(DATASET ENTRIES)

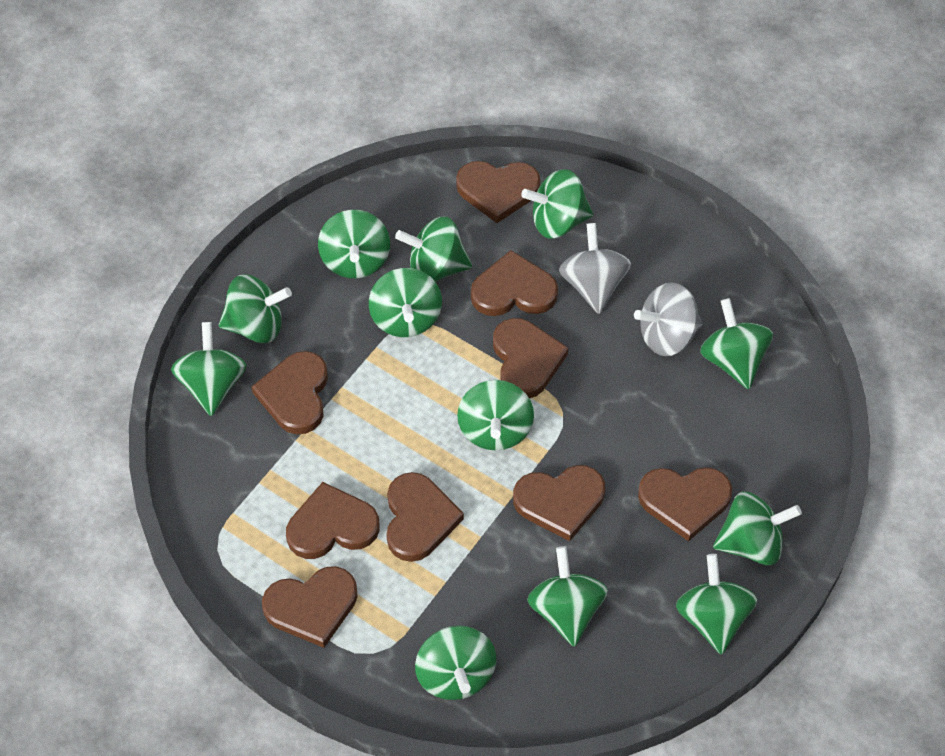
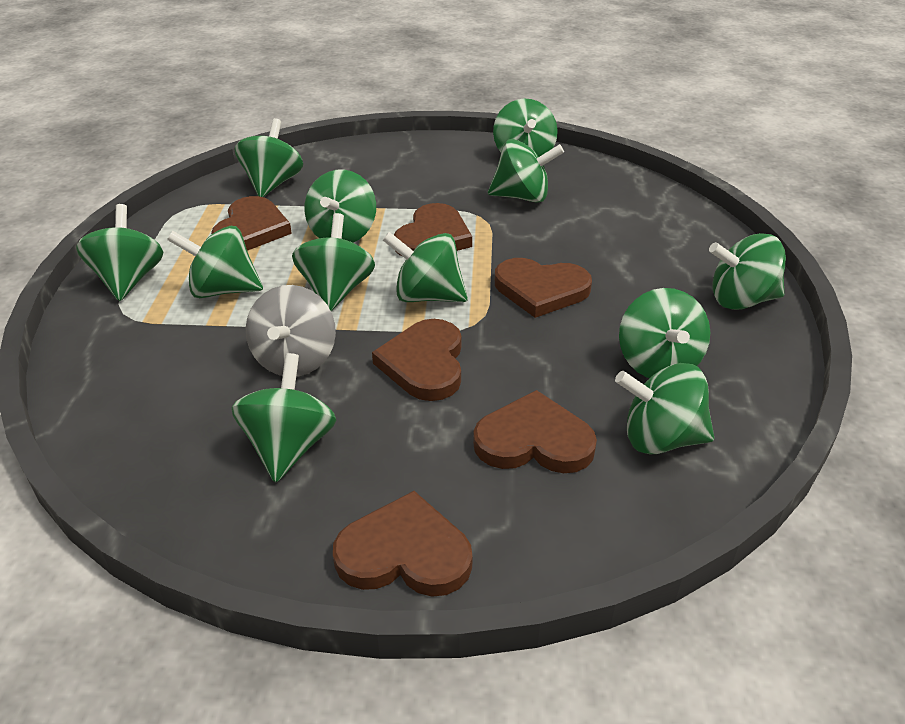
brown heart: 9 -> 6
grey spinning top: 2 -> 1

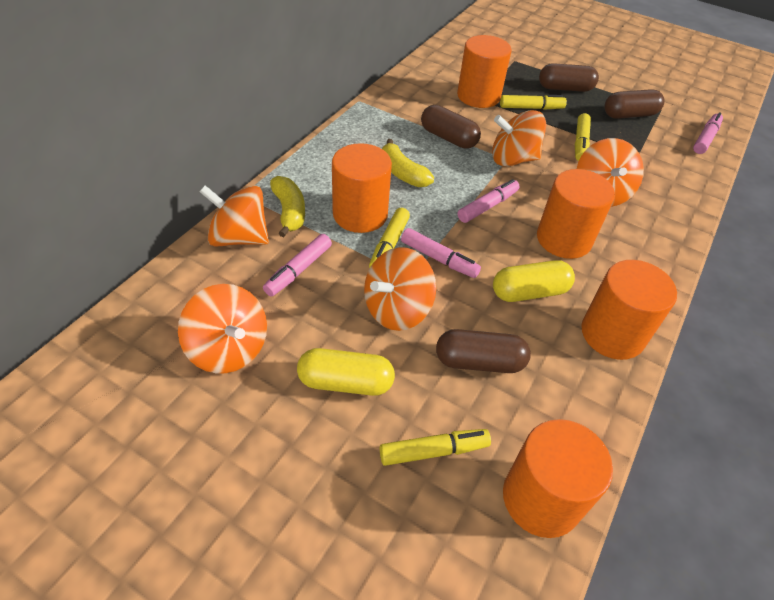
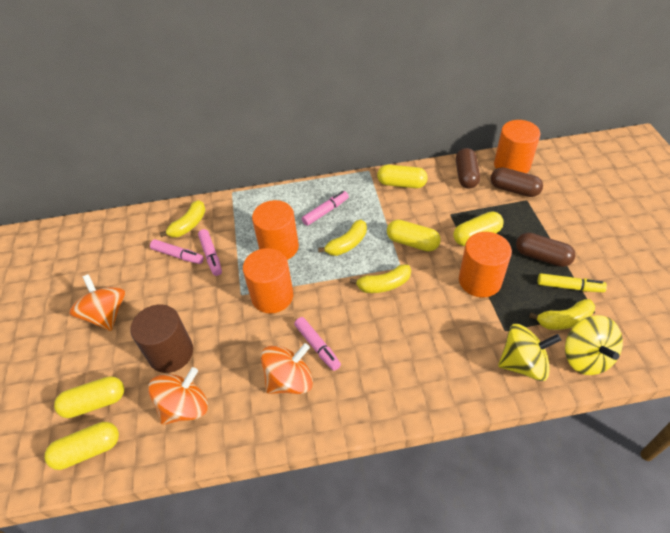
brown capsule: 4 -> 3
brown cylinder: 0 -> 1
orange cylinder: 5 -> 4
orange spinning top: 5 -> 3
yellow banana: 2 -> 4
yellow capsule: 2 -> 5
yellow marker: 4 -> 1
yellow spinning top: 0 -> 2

(End DATASET ENTRIES)

WHAT YOU SHOULD DO:
All lines from the one containing "orange cylinder: 5 -> 4" through the final line of the records above are to be set down exactly, and no other line is to appear.

TASK SOLUTION:
orange cylinder: 5 -> 4
orange spinning top: 5 -> 3
yellow banana: 2 -> 4
yellow capsule: 2 -> 5
yellow marker: 4 -> 1
yellow spinning top: 0 -> 2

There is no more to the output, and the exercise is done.